- Opening Delimiter -

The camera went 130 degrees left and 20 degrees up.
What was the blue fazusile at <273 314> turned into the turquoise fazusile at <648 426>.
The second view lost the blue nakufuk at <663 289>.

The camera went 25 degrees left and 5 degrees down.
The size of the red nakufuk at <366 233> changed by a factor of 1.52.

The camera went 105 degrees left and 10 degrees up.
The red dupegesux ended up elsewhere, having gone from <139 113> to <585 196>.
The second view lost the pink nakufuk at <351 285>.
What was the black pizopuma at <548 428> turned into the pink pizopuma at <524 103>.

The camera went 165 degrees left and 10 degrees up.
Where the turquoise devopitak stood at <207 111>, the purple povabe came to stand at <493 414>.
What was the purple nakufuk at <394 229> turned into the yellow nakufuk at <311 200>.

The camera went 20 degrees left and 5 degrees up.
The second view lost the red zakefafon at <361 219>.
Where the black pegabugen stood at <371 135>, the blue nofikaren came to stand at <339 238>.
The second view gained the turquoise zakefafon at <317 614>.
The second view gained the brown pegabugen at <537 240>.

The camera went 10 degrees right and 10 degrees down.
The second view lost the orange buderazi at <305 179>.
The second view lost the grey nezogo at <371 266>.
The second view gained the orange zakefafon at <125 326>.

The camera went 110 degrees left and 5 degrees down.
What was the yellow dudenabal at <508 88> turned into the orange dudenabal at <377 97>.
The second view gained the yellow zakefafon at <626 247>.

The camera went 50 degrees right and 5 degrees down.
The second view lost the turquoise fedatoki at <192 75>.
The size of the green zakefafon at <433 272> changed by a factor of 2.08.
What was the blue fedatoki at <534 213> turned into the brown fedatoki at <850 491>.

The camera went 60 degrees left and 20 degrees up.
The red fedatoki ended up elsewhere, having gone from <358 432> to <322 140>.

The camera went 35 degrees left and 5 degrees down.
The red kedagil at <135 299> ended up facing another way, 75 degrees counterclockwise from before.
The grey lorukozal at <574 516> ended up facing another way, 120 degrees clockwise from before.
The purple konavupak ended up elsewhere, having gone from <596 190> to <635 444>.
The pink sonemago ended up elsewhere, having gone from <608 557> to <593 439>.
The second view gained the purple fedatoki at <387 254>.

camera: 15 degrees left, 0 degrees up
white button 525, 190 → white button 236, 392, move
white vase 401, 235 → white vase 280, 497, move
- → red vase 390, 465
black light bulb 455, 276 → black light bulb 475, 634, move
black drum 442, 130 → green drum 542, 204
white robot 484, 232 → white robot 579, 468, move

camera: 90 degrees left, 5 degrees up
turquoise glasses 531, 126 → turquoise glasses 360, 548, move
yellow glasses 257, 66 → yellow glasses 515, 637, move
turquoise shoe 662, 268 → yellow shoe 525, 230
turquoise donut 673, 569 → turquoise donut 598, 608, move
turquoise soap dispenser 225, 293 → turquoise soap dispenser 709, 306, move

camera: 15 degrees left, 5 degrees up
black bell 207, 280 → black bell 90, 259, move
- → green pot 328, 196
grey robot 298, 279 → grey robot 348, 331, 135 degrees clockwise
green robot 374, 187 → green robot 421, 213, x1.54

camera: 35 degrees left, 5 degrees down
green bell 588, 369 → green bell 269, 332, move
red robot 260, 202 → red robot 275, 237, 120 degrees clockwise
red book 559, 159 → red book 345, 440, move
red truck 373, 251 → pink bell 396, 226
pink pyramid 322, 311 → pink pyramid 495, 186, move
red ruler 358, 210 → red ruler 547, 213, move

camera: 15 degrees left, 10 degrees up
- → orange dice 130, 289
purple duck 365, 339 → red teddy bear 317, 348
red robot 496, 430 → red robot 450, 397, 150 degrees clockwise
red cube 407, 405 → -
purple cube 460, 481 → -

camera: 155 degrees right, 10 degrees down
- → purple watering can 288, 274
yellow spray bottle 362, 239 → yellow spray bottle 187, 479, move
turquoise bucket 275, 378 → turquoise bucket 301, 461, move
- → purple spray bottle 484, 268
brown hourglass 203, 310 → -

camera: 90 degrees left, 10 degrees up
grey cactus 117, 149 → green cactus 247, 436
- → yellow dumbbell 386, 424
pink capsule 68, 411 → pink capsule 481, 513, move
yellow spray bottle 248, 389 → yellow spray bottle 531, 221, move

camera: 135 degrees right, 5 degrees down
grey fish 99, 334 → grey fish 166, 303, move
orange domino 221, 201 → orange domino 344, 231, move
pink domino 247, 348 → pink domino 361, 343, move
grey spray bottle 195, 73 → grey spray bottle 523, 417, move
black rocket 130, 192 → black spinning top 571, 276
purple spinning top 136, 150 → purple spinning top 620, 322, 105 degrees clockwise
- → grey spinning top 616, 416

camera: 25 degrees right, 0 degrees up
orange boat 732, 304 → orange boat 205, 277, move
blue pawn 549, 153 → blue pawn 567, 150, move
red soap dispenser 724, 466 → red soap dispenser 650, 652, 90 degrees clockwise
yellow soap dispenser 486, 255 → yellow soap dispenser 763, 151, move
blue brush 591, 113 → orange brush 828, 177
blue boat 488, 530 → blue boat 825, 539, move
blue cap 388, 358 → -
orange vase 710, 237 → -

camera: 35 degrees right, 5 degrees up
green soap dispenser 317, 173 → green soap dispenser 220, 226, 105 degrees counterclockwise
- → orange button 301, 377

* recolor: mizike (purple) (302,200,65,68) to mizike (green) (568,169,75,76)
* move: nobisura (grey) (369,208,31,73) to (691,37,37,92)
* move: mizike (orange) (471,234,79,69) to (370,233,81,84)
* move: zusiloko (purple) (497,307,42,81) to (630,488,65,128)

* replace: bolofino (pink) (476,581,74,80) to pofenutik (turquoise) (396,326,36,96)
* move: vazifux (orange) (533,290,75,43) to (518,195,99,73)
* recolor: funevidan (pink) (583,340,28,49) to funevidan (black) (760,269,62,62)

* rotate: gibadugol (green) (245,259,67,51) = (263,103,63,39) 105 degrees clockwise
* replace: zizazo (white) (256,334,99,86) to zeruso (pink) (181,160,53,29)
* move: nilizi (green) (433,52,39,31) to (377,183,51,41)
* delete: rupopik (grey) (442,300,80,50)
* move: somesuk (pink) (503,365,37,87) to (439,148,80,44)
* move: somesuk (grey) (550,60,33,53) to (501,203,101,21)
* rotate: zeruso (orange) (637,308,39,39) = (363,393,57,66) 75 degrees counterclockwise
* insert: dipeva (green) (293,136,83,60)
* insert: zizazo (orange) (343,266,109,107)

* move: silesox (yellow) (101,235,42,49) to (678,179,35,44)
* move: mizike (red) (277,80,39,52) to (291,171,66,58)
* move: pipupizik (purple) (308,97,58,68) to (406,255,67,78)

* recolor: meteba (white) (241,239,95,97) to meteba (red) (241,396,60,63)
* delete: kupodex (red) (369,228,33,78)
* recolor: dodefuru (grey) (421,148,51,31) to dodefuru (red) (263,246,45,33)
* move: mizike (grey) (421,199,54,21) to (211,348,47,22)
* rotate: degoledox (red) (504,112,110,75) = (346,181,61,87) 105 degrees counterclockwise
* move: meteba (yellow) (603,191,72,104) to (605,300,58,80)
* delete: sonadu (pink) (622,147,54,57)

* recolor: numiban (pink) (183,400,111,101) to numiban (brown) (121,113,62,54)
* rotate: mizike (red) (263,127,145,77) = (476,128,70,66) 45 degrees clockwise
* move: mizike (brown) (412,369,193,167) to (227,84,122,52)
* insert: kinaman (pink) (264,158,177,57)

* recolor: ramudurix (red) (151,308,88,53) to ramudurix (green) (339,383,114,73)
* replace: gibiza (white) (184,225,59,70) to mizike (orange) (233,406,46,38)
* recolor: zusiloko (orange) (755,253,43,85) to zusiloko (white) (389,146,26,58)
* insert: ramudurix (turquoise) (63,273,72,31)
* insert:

- Closing Delimiter -

## [Exercise brief]
Give back the material above exactly as it was given.

## [Solved problem]
The camera went 130 degrees left and 20 degrees up.
What was the blue fazusile at <273 314> turned into the turquoise fazusile at <648 426>.
The second view lost the blue nakufuk at <663 289>.

The camera went 25 degrees left and 5 degrees down.
The size of the red nakufuk at <366 233> changed by a factor of 1.52.

The camera went 105 degrees left and 10 degrees up.
The red dupegesux ended up elsewhere, having gone from <139 113> to <585 196>.
The second view lost the pink nakufuk at <351 285>.
What was the black pizopuma at <548 428> turned into the pink pizopuma at <524 103>.

The camera went 165 degrees left and 10 degrees up.
Where the turquoise devopitak stood at <207 111>, the purple povabe came to stand at <493 414>.
What was the purple nakufuk at <394 229> turned into the yellow nakufuk at <311 200>.

The camera went 20 degrees left and 5 degrees up.
The second view lost the red zakefafon at <361 219>.
Where the black pegabugen stood at <371 135>, the blue nofikaren came to stand at <339 238>.
The second view gained the turquoise zakefafon at <317 614>.
The second view gained the brown pegabugen at <537 240>.

The camera went 10 degrees right and 10 degrees down.
The second view lost the orange buderazi at <305 179>.
The second view lost the grey nezogo at <371 266>.
The second view gained the orange zakefafon at <125 326>.

The camera went 110 degrees left and 5 degrees down.
What was the yellow dudenabal at <508 88> turned into the orange dudenabal at <377 97>.
The second view gained the yellow zakefafon at <626 247>.

The camera went 50 degrees right and 5 degrees down.
The second view lost the turquoise fedatoki at <192 75>.
The size of the green zakefafon at <433 272> changed by a factor of 2.08.
What was the blue fedatoki at <534 213> turned into the brown fedatoki at <850 491>.

The camera went 60 degrees left and 20 degrees up.
The red fedatoki ended up elsewhere, having gone from <358 432> to <322 140>.

The camera went 35 degrees left and 5 degrees down.
The red kedagil at <135 299> ended up facing another way, 75 degrees counterclockwise from before.
The grey lorukozal at <574 516> ended up facing another way, 120 degrees clockwise from before.
The purple konavupak ended up elsewhere, having gone from <596 190> to <635 444>.
The pink sonemago ended up elsewhere, having gone from <608 557> to <593 439>.
The second view gained the purple fedatoki at <387 254>.

camera: 15 degrees left, 0 degrees up
white button 525, 190 → white button 236, 392, move
white vase 401, 235 → white vase 280, 497, move
- → red vase 390, 465
black light bulb 455, 276 → black light bulb 475, 634, move
black drum 442, 130 → green drum 542, 204
white robot 484, 232 → white robot 579, 468, move

camera: 90 degrees left, 5 degrees up
turquoise glasses 531, 126 → turquoise glasses 360, 548, move
yellow glasses 257, 66 → yellow glasses 515, 637, move
turquoise shoe 662, 268 → yellow shoe 525, 230
turquoise donut 673, 569 → turquoise donut 598, 608, move
turquoise soap dispenser 225, 293 → turquoise soap dispenser 709, 306, move

camera: 15 degrees left, 5 degrees up
black bell 207, 280 → black bell 90, 259, move
- → green pot 328, 196
grey robot 298, 279 → grey robot 348, 331, 135 degrees clockwise
green robot 374, 187 → green robot 421, 213, x1.54

camera: 35 degrees left, 5 degrees down
green bell 588, 369 → green bell 269, 332, move
red robot 260, 202 → red robot 275, 237, 120 degrees clockwise
red book 559, 159 → red book 345, 440, move
red truck 373, 251 → pink bell 396, 226
pink pyramid 322, 311 → pink pyramid 495, 186, move
red ruler 358, 210 → red ruler 547, 213, move

camera: 15 degrees left, 10 degrees up
- → orange dice 130, 289
purple duck 365, 339 → red teddy bear 317, 348
red robot 496, 430 → red robot 450, 397, 150 degrees clockwise
red cube 407, 405 → -
purple cube 460, 481 → -

camera: 155 degrees right, 10 degrees down
- → purple watering can 288, 274
yellow spray bottle 362, 239 → yellow spray bottle 187, 479, move
turquoise bucket 275, 378 → turquoise bucket 301, 461, move
- → purple spray bottle 484, 268
brown hourglass 203, 310 → -

camera: 90 degrees left, 10 degrees up
grey cactus 117, 149 → green cactus 247, 436
- → yellow dumbbell 386, 424
pink capsule 68, 411 → pink capsule 481, 513, move
yellow spray bottle 248, 389 → yellow spray bottle 531, 221, move

camera: 135 degrees right, 5 degrees down
grey fish 99, 334 → grey fish 166, 303, move
orange domino 221, 201 → orange domino 344, 231, move
pink domino 247, 348 → pink domino 361, 343, move
grey spray bottle 195, 73 → grey spray bottle 523, 417, move
black rocket 130, 192 → black spinning top 571, 276
purple spinning top 136, 150 → purple spinning top 620, 322, 105 degrees clockwise
- → grey spinning top 616, 416

camera: 25 degrees right, 0 degrees up
orange boat 732, 304 → orange boat 205, 277, move
blue pawn 549, 153 → blue pawn 567, 150, move
red soap dispenser 724, 466 → red soap dispenser 650, 652, 90 degrees clockwise
yellow soap dispenser 486, 255 → yellow soap dispenser 763, 151, move
blue brush 591, 113 → orange brush 828, 177
blue boat 488, 530 → blue boat 825, 539, move
blue cap 388, 358 → -
orange vase 710, 237 → -

camera: 35 degrees right, 5 degrees up
green soap dispenser 317, 173 → green soap dispenser 220, 226, 105 degrees counterclockwise
- → orange button 301, 377

* recolor: mizike (purple) (302,200,65,68) to mizike (green) (568,169,75,76)
* move: nobisura (grey) (369,208,31,73) to (691,37,37,92)
* move: mizike (orange) (471,234,79,69) to (370,233,81,84)
* move: zusiloko (purple) (497,307,42,81) to (630,488,65,128)

* replace: bolofino (pink) (476,581,74,80) to pofenutik (turquoise) (396,326,36,96)
* move: vazifux (orange) (533,290,75,43) to (518,195,99,73)
* recolor: funevidan (pink) (583,340,28,49) to funevidan (black) (760,269,62,62)

* rotate: gibadugol (green) (245,259,67,51) = (263,103,63,39) 105 degrees clockwise
* replace: zizazo (white) (256,334,99,86) to zeruso (pink) (181,160,53,29)
* move: nilizi (green) (433,52,39,31) to (377,183,51,41)
* delete: rupopik (grey) (442,300,80,50)
* move: somesuk (pink) (503,365,37,87) to (439,148,80,44)
* move: somesuk (grey) (550,60,33,53) to (501,203,101,21)
* rotate: zeruso (orange) (637,308,39,39) = (363,393,57,66) 75 degrees counterclockwise
* insert: dipeva (green) (293,136,83,60)
* insert: zizazo (orange) (343,266,109,107)

* move: silesox (yellow) (101,235,42,49) to (678,179,35,44)
* move: mizike (red) (277,80,39,52) to (291,171,66,58)
* move: pipupizik (purple) (308,97,58,68) to (406,255,67,78)

* recolor: meteba (white) (241,239,95,97) to meteba (red) (241,396,60,63)
* delete: kupodex (red) (369,228,33,78)
* recolor: dodefuru (grey) (421,148,51,31) to dodefuru (red) (263,246,45,33)
* move: mizike (grey) (421,199,54,21) to (211,348,47,22)
* rotate: degoledox (red) (504,112,110,75) = (346,181,61,87) 105 degrees counterclockwise
* move: meteba (yellow) (603,191,72,104) to (605,300,58,80)
* delete: sonadu (pink) (622,147,54,57)

* recolor: numiban (pink) (183,400,111,101) to numiban (brown) (121,113,62,54)
* rotate: mizike (red) (263,127,145,77) = (476,128,70,66) 45 degrees clockwise
* move: mizike (brown) (412,369,193,167) to (227,84,122,52)
* insert: kinaman (pink) (264,158,177,57)

* recolor: ramudurix (red) (151,308,88,53) to ramudurix (green) (339,383,114,73)
* replace: gibiza (white) (184,225,59,70) to mizike (orange) (233,406,46,38)
* recolor: zusiloko (orange) (755,253,43,85) to zusiloko (white) (389,146,26,58)
* insert: ramudurix (turquoise) (63,273,72,31)
* insert:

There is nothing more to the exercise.